* _Action item_: Whenever a line in the entries below contains "brown", copy that line.

* _Available records_:
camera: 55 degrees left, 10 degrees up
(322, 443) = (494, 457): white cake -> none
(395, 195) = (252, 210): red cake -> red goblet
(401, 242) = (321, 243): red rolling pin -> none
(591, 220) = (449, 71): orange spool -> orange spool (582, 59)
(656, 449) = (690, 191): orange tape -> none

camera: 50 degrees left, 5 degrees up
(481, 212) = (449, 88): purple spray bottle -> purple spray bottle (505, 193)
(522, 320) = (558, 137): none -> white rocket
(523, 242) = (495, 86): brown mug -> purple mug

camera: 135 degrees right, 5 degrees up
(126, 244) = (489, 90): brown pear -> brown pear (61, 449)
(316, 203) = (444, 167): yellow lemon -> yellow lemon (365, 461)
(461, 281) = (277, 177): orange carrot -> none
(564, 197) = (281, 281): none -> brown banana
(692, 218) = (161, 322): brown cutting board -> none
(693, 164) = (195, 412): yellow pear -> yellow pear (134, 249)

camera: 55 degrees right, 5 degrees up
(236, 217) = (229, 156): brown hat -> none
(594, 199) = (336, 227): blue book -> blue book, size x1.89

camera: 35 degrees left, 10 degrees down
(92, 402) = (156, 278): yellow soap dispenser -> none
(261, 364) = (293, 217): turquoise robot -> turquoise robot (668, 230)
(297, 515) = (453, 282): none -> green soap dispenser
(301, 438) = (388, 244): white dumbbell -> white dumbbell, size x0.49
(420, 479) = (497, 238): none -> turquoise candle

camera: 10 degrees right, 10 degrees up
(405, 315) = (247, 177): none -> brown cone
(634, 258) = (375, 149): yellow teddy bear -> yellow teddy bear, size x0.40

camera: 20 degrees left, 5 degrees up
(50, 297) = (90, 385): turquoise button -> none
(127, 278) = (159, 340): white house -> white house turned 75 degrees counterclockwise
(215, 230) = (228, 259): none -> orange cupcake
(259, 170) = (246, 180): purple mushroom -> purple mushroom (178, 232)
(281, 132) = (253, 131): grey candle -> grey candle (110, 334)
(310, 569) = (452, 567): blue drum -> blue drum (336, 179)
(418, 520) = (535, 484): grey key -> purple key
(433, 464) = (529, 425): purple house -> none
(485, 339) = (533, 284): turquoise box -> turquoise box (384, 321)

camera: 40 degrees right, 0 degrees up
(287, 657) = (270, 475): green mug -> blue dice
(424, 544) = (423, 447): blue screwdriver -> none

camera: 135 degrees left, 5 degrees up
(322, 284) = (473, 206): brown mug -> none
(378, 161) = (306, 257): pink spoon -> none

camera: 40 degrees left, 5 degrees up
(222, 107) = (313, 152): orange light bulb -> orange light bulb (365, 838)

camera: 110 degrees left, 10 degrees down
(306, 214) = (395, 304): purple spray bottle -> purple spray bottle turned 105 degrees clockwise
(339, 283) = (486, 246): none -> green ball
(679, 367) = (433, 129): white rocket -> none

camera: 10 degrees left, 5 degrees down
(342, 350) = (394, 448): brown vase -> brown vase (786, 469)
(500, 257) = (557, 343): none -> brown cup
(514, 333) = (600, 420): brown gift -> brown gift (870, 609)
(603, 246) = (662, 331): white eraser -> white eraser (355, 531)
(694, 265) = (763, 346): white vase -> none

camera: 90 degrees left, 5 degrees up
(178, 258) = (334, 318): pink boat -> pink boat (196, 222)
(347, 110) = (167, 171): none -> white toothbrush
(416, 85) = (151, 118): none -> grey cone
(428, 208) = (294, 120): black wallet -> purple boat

* _Solution to the exercise_:
(523, 242) = (495, 86): brown mug -> purple mug
(126, 244) = (489, 90): brown pear -> brown pear (61, 449)
(564, 197) = (281, 281): none -> brown banana
(692, 218) = (161, 322): brown cutting board -> none
(236, 217) = (229, 156): brown hat -> none
(405, 315) = (247, 177): none -> brown cone
(322, 284) = (473, 206): brown mug -> none
(342, 350) = (394, 448): brown vase -> brown vase (786, 469)
(500, 257) = (557, 343): none -> brown cup
(514, 333) = (600, 420): brown gift -> brown gift (870, 609)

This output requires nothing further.